Task goal:
Filter the records below, keeping only lines with the string "rectangle".

===== Data to process

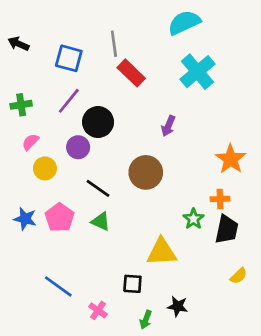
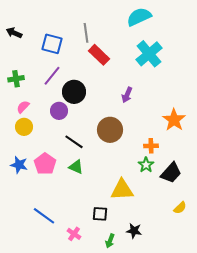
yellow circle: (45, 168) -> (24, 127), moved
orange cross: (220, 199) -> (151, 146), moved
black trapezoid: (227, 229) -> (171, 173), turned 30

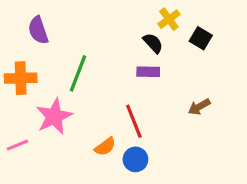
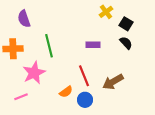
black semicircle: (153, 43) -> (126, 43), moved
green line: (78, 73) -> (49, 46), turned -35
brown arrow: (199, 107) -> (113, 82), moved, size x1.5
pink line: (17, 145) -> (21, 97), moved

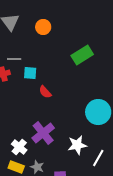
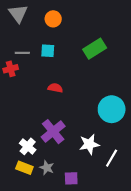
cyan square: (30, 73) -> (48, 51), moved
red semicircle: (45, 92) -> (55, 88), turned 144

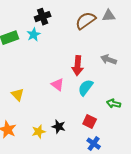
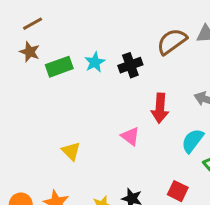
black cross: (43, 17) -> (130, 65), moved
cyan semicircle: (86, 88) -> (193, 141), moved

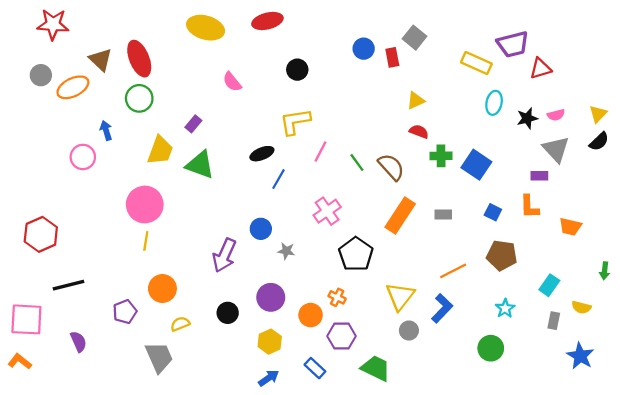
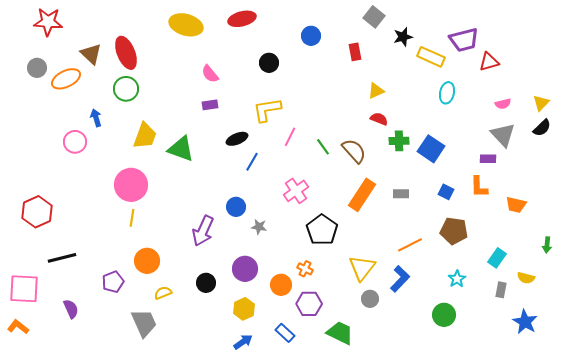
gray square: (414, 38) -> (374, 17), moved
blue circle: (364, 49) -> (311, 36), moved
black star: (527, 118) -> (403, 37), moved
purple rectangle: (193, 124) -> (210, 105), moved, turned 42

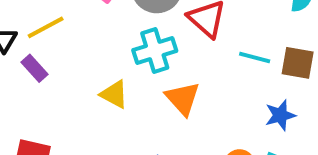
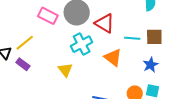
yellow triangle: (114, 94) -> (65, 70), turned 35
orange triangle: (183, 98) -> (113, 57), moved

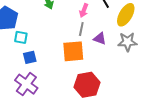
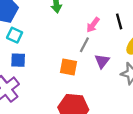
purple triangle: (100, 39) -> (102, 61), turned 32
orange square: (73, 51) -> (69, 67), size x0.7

==========
===== Data to process

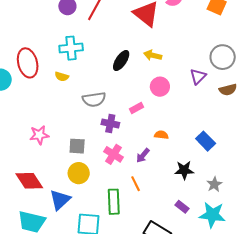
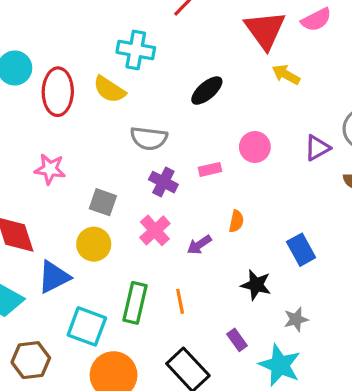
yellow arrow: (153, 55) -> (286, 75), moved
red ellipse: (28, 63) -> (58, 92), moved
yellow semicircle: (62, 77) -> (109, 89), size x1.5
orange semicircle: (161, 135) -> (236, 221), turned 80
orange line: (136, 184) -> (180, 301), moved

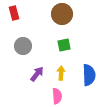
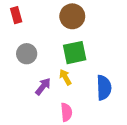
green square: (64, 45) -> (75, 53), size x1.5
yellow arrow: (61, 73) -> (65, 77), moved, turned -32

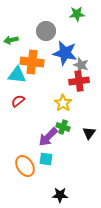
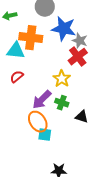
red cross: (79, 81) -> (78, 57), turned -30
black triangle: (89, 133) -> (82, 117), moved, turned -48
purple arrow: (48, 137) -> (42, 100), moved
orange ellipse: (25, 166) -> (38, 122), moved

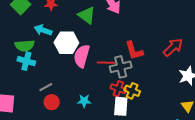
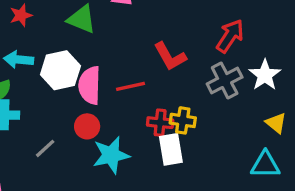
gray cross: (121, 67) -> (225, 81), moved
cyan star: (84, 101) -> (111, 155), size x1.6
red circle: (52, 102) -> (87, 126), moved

==========
===== Data to process

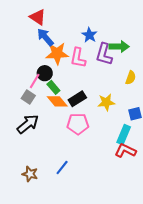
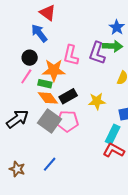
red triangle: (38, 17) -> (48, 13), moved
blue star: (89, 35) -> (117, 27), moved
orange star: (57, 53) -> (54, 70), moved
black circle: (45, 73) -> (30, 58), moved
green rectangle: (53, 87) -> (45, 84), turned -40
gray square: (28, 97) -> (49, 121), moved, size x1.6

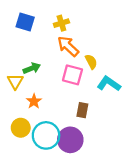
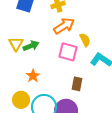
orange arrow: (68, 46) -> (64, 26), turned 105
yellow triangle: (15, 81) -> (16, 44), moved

==========

Answer for the task:
purple rectangle: (193, 124) -> (210, 105), moved, turned 42
green rectangle: (53, 87) -> (45, 84), turned -40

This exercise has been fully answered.